Excerpts from a dataset:
::::

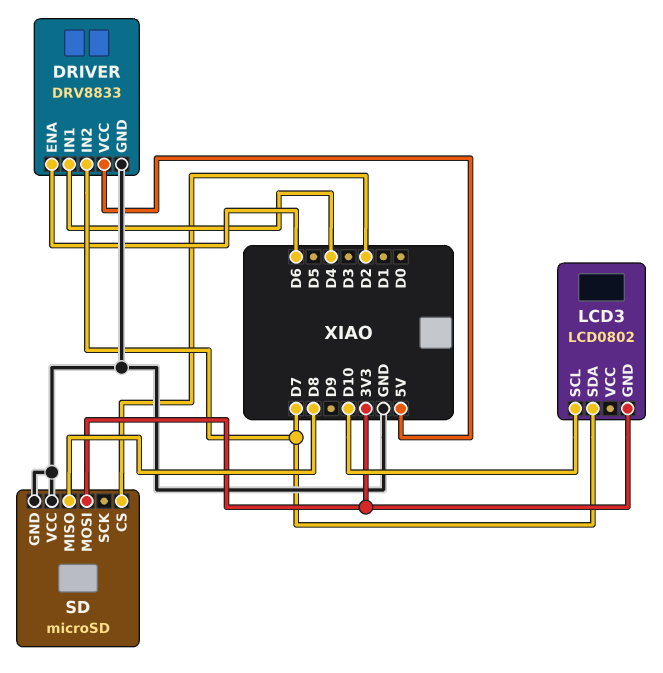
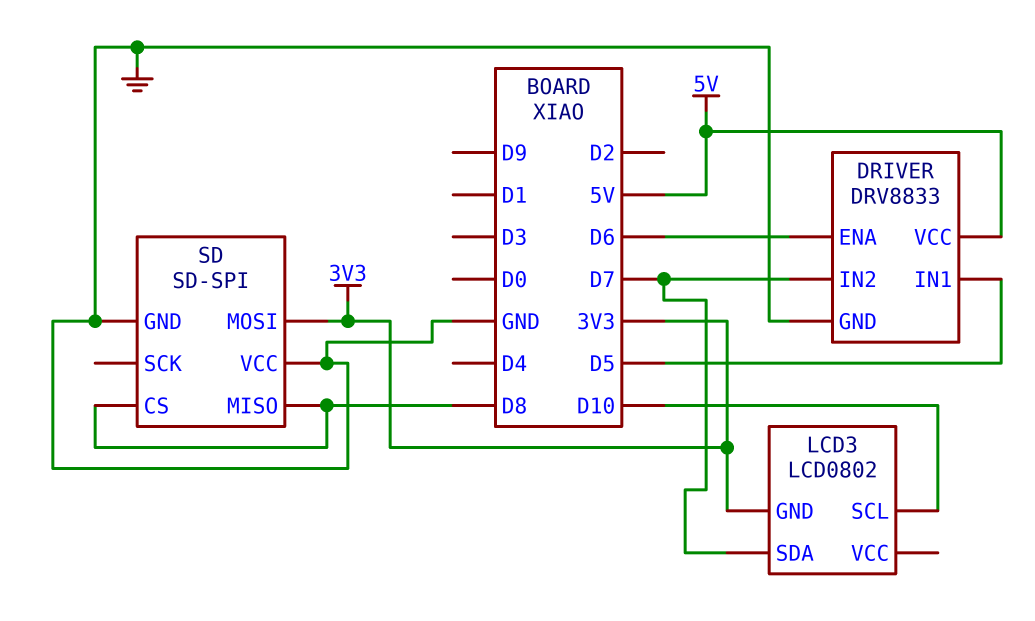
DRIVER pin IN1: D4 -> D5
SD: microSD -> SD-SPI
SD pin CS: D2 -> D8

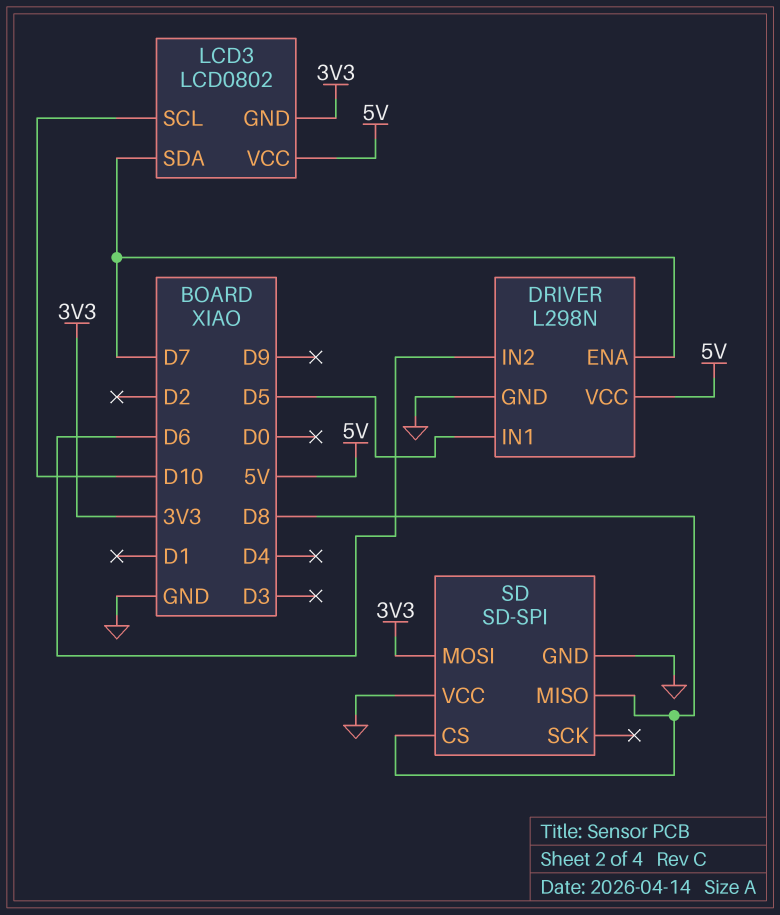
DRIVER: DRV8833 -> L298N
DRIVER pin ENA: D6 -> D7
DRIVER pin IN2: D7 -> D6
LCD3 pin VCC: none -> 5V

::::

- EXERCISE DIRECTIONS -
Repeat the records above word for word, apart from the pictures.

- TASK SOLUTION -
DRIVER pin IN1: D4 -> D5
SD: microSD -> SD-SPI
SD pin CS: D2 -> D8

DRIVER: DRV8833 -> L298N
DRIVER pin ENA: D6 -> D7
DRIVER pin IN2: D7 -> D6
LCD3 pin VCC: none -> 5V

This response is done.